• Try it: A complete and exact copy of the entries below is the expected result.

• Records contained in a dataset:
════════════════════

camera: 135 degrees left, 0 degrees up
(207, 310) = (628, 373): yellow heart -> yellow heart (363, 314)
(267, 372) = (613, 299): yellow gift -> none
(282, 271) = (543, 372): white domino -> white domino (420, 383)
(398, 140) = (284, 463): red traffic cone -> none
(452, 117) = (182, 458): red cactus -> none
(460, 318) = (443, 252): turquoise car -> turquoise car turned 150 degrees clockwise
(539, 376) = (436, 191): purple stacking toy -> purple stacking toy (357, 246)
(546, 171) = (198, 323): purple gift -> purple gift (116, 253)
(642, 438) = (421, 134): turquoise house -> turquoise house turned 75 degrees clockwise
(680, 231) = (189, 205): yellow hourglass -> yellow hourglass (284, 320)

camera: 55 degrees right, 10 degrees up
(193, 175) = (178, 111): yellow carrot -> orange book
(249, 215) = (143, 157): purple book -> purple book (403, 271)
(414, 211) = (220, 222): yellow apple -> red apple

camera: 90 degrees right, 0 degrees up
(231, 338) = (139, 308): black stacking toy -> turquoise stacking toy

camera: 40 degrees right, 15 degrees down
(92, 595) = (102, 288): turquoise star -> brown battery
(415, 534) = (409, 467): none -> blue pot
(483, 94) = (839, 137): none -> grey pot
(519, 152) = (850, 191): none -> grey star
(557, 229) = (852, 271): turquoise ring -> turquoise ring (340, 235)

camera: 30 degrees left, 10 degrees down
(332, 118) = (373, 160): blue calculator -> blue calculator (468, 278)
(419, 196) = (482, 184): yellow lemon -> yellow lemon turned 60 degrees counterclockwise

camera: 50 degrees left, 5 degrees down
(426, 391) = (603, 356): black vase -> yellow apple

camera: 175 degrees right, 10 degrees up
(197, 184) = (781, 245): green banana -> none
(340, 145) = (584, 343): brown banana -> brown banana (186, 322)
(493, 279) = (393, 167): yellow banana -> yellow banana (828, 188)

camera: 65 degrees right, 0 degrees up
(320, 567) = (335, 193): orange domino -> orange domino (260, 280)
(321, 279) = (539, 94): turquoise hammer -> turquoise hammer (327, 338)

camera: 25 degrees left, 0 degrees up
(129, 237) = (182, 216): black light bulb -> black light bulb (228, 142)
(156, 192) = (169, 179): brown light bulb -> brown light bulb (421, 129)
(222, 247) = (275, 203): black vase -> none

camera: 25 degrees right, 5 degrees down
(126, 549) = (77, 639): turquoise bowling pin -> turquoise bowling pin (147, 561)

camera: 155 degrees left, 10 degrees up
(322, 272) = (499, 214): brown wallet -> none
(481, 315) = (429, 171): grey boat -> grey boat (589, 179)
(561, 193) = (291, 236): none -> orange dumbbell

════════════════════

• Solution to this problem:
camera: 135 degrees left, 0 degrees up
(207, 310) = (628, 373): yellow heart -> yellow heart (363, 314)
(267, 372) = (613, 299): yellow gift -> none
(282, 271) = (543, 372): white domino -> white domino (420, 383)
(398, 140) = (284, 463): red traffic cone -> none
(452, 117) = (182, 458): red cactus -> none
(460, 318) = (443, 252): turquoise car -> turquoise car turned 150 degrees clockwise
(539, 376) = (436, 191): purple stacking toy -> purple stacking toy (357, 246)
(546, 171) = (198, 323): purple gift -> purple gift (116, 253)
(642, 438) = (421, 134): turquoise house -> turquoise house turned 75 degrees clockwise
(680, 231) = (189, 205): yellow hourglass -> yellow hourglass (284, 320)

camera: 55 degrees right, 10 degrees up
(193, 175) = (178, 111): yellow carrot -> orange book
(249, 215) = (143, 157): purple book -> purple book (403, 271)
(414, 211) = (220, 222): yellow apple -> red apple

camera: 90 degrees right, 0 degrees up
(231, 338) = (139, 308): black stacking toy -> turquoise stacking toy

camera: 40 degrees right, 15 degrees down
(92, 595) = (102, 288): turquoise star -> brown battery
(415, 534) = (409, 467): none -> blue pot
(483, 94) = (839, 137): none -> grey pot
(519, 152) = (850, 191): none -> grey star
(557, 229) = (852, 271): turquoise ring -> turquoise ring (340, 235)

camera: 30 degrees left, 10 degrees down
(332, 118) = (373, 160): blue calculator -> blue calculator (468, 278)
(419, 196) = (482, 184): yellow lemon -> yellow lemon turned 60 degrees counterclockwise

camera: 50 degrees left, 5 degrees down
(426, 391) = (603, 356): black vase -> yellow apple

camera: 175 degrees right, 10 degrees up
(197, 184) = (781, 245): green banana -> none
(340, 145) = (584, 343): brown banana -> brown banana (186, 322)
(493, 279) = (393, 167): yellow banana -> yellow banana (828, 188)

camera: 65 degrees right, 0 degrees up
(320, 567) = (335, 193): orange domino -> orange domino (260, 280)
(321, 279) = (539, 94): turquoise hammer -> turquoise hammer (327, 338)

camera: 25 degrees left, 0 degrees up
(129, 237) = (182, 216): black light bulb -> black light bulb (228, 142)
(156, 192) = (169, 179): brown light bulb -> brown light bulb (421, 129)
(222, 247) = (275, 203): black vase -> none

camera: 25 degrees right, 5 degrees down
(126, 549) = (77, 639): turquoise bowling pin -> turquoise bowling pin (147, 561)

camera: 155 degrees left, 10 degrees up
(322, 272) = (499, 214): brown wallet -> none
(481, 315) = (429, 171): grey boat -> grey boat (589, 179)
(561, 193) = (291, 236): none -> orange dumbbell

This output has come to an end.